╭──
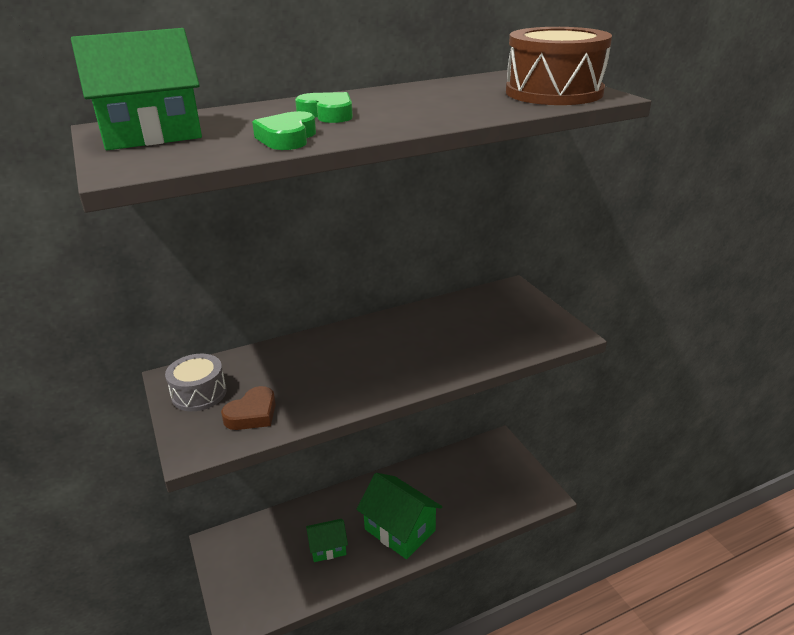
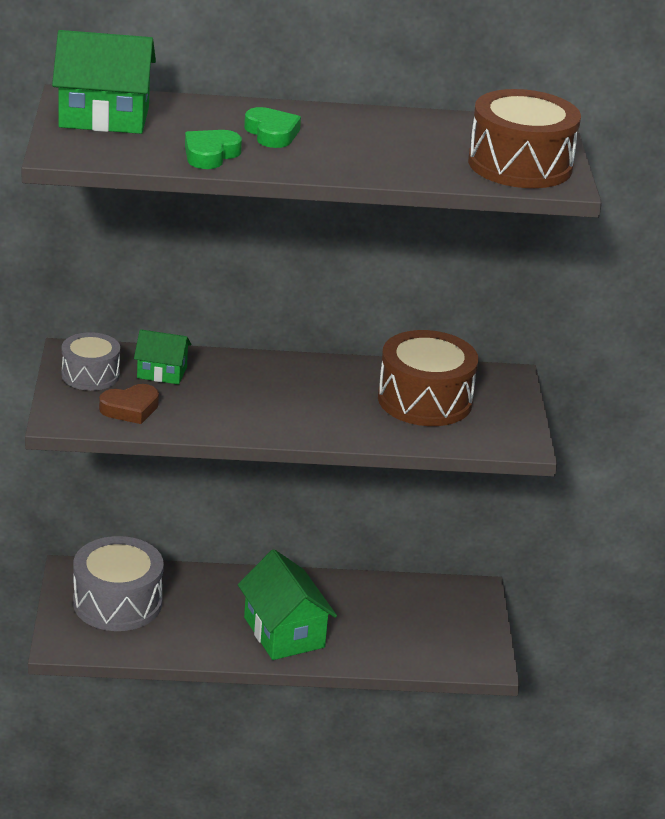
camera: 20 degrees right, 0 degrees up
(264, 557) = (117, 603): none -> grey drum
(328, 548) = (192, 619): green house -> green house (162, 372)
(474, 324) = (424, 400): none -> brown drum

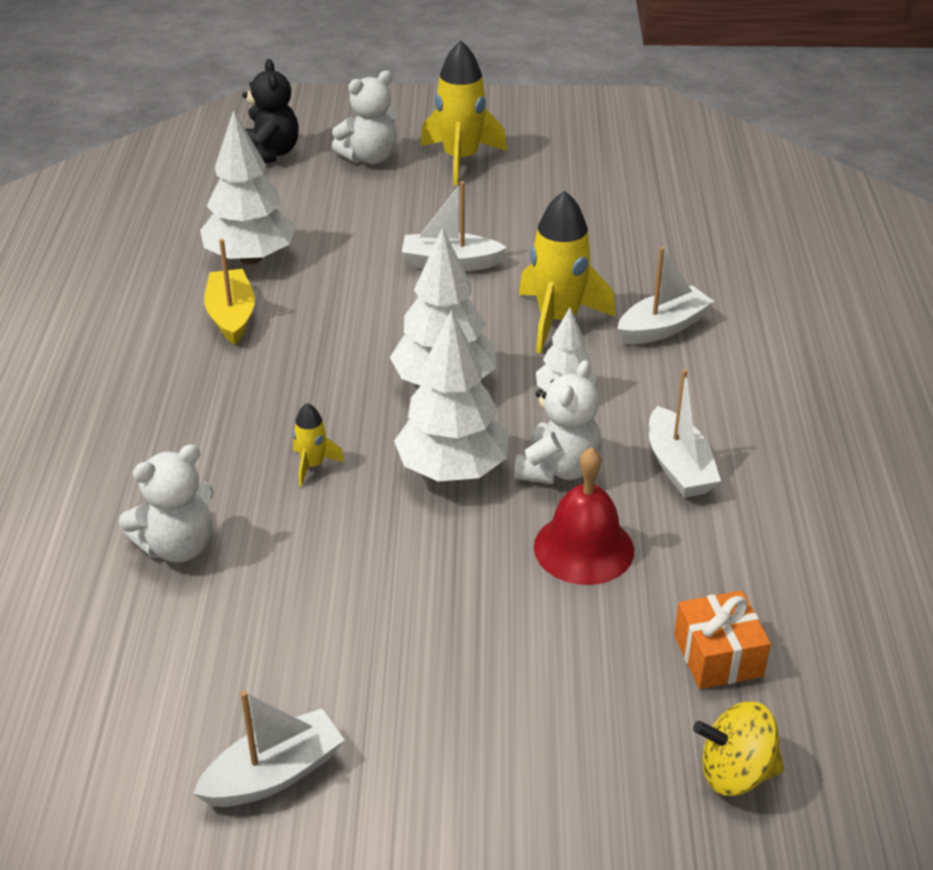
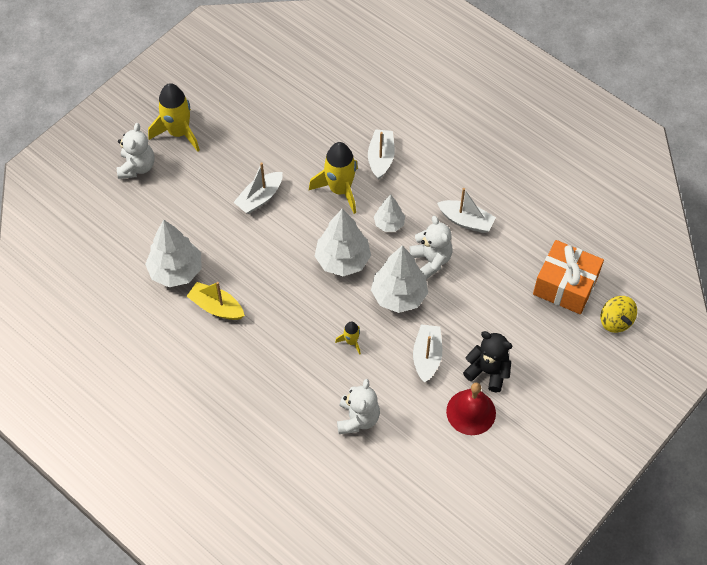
camera: 50 degrees left, 20 degrees up
(269, 154) = (88, 205): black teddy bear -> black teddy bear (488, 371)
(274, 774) = (504, 456): white boat -> white boat (427, 356)
(584, 548) = (480, 285): red bell -> red bell (471, 412)
(718, 655) = (565, 286): orange gift -> orange gift, size x1.63
(736, 773) = (615, 321): yellow spinning top -> yellow spinning top turned 60 degrees counterclockwise

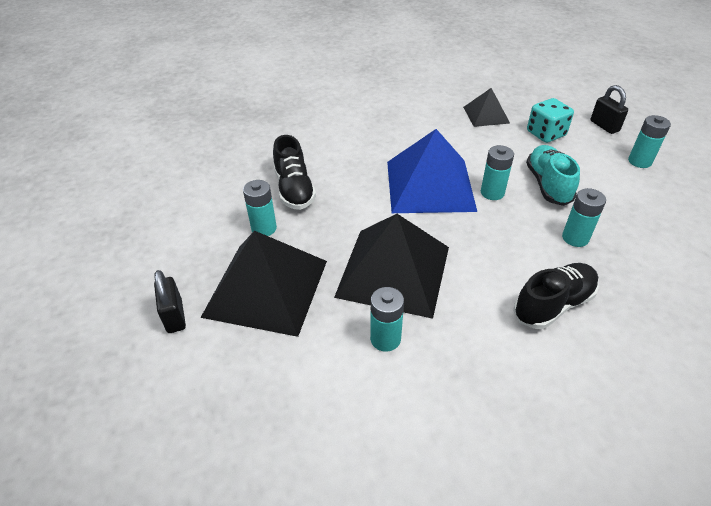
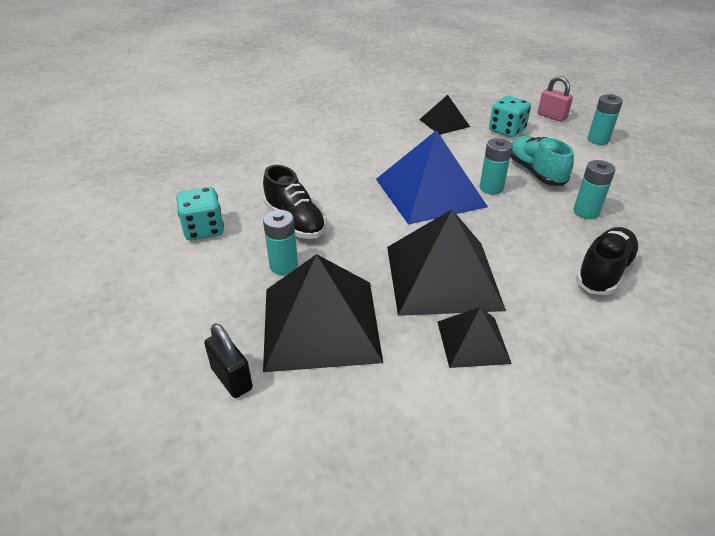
camera: 20 degrees left, 5 degrees down
(218, 181) = (204, 229): none -> turquoise dice
(385, 339) = (473, 341): turquoise battery -> black pyramid
(604, 126) = (551, 116): black padlock -> pink padlock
╰──
### PROMPT
The required output is every line from the one containing "camera: 50 degrees left, 20 degrees up" through the last line of the data above, restated exactly and without pictures.

### ANSWER TO THE EXERCISE
camera: 50 degrees left, 20 degrees up
(269, 154) = (88, 205): black teddy bear -> black teddy bear (488, 371)
(274, 774) = (504, 456): white boat -> white boat (427, 356)
(584, 548) = (480, 285): red bell -> red bell (471, 412)
(718, 655) = (565, 286): orange gift -> orange gift, size x1.63
(736, 773) = (615, 321): yellow spinning top -> yellow spinning top turned 60 degrees counterclockwise

camera: 20 degrees left, 5 degrees down
(218, 181) = (204, 229): none -> turquoise dice
(385, 339) = (473, 341): turquoise battery -> black pyramid
(604, 126) = (551, 116): black padlock -> pink padlock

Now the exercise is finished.